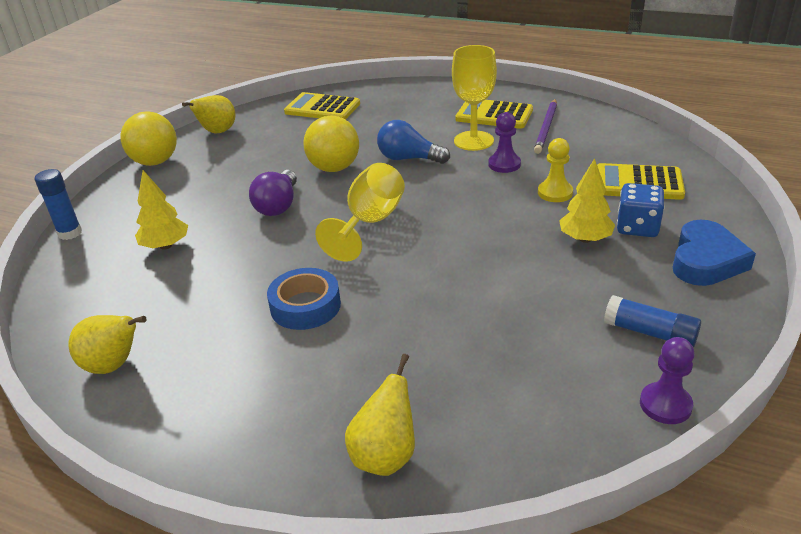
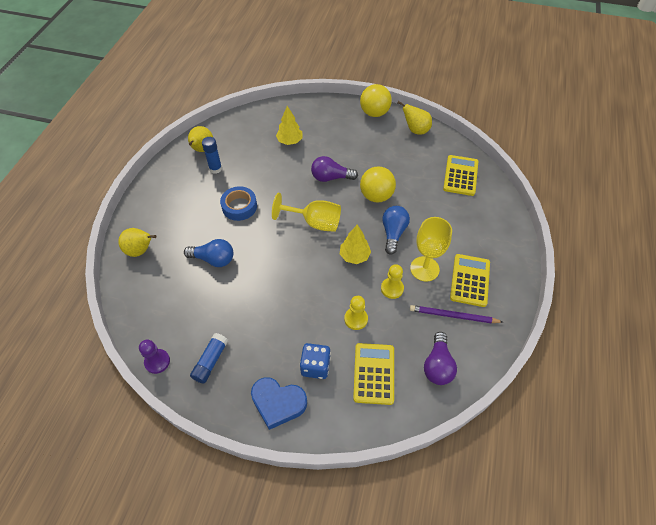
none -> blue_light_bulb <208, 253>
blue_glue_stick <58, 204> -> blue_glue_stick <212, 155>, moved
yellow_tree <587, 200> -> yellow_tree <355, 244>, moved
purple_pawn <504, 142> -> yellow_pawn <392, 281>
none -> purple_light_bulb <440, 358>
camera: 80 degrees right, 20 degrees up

TASK DESCRIPTION: Nothing but the pictures should be left out when the listing is repeated exactly.

EXERCISE RESULT:
none -> blue_light_bulb <208, 253>
blue_glue_stick <58, 204> -> blue_glue_stick <212, 155>, moved
yellow_tree <587, 200> -> yellow_tree <355, 244>, moved
purple_pawn <504, 142> -> yellow_pawn <392, 281>
none -> purple_light_bulb <440, 358>
camera: 80 degrees right, 20 degrees up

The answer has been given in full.